- [Exercise brief]: Your answer should be every line below that includes the word "BUTTON".

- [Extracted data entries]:
· · · · · · ·

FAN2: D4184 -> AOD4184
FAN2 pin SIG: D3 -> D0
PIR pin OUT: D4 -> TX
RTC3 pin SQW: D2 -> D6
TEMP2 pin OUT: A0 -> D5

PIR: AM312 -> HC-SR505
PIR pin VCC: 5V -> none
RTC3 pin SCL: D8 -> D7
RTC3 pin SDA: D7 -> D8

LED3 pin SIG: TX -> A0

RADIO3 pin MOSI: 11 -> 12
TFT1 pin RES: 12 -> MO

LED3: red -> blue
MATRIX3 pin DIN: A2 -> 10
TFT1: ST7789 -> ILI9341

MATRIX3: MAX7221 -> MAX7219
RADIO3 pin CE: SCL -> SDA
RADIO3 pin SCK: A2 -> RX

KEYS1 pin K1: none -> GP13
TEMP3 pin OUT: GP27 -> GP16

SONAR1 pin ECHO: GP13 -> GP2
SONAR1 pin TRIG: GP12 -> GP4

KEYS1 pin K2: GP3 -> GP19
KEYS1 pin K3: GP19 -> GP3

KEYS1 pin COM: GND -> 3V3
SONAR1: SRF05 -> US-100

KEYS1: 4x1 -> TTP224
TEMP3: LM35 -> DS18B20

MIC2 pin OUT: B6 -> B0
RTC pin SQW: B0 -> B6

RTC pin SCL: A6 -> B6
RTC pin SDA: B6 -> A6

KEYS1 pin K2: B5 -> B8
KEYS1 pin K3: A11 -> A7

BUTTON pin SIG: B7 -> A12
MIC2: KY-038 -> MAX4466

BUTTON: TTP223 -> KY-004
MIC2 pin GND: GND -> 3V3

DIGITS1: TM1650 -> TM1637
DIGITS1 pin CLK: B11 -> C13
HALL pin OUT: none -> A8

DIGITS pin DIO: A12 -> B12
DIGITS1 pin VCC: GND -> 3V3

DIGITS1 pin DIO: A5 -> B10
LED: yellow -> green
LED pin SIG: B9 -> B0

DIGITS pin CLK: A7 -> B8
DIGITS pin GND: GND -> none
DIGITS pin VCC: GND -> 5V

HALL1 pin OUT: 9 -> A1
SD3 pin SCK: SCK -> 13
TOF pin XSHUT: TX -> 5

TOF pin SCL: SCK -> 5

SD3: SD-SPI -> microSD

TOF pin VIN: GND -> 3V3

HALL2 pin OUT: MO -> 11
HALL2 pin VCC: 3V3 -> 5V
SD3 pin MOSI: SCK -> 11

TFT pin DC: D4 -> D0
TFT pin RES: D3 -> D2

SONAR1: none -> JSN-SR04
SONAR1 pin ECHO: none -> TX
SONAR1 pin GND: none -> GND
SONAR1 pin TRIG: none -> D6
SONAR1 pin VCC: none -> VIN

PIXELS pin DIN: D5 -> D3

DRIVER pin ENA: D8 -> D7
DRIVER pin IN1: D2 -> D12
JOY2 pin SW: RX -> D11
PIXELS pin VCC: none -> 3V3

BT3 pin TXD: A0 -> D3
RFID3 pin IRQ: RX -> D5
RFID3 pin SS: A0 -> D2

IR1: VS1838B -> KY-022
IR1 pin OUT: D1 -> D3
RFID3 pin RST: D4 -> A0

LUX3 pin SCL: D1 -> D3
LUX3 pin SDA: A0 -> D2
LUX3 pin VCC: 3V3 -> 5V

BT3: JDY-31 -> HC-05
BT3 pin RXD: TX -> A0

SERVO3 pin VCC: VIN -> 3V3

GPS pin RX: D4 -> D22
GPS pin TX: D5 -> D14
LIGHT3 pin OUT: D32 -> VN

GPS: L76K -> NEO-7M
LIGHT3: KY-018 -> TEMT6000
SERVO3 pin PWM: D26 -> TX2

· · · · · · ·

- [Your solution]:
BUTTON pin SIG: B7 -> A12
BUTTON: TTP223 -> KY-004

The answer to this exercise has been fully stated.